* **Excerpted records**:

═══

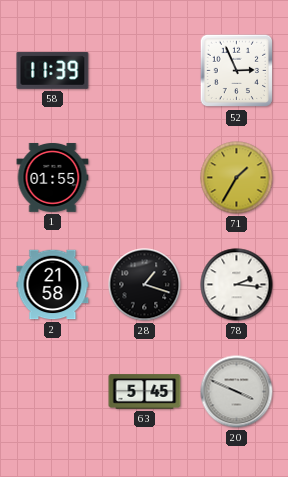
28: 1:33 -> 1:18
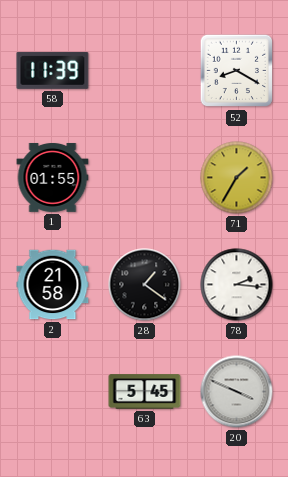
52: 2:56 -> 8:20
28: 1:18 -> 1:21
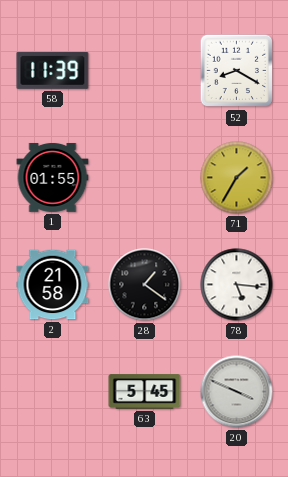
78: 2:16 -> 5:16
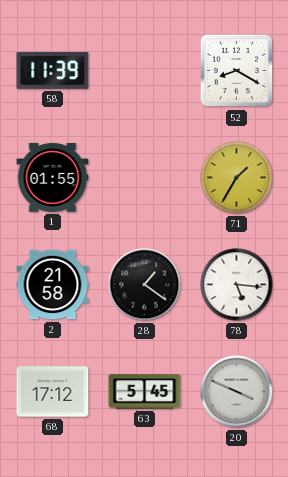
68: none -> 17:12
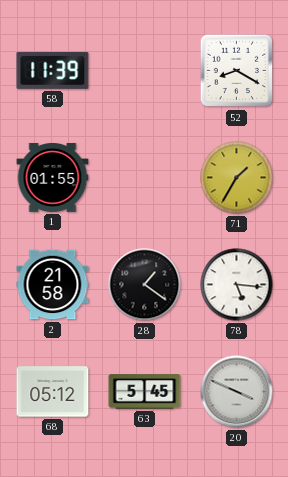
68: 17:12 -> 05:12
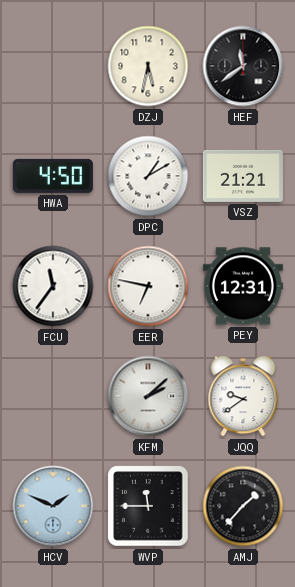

═══

* **Exercise task**: Could you copy out every item with "none" replaced by "empty", changing nothing else and leaving out the pictures?

* **Solution to this task**:
28: 1:33 -> 1:18
52: 2:56 -> 8:20
28: 1:18 -> 1:21
78: 2:16 -> 5:16
68: empty -> 17:12
68: 17:12 -> 05:12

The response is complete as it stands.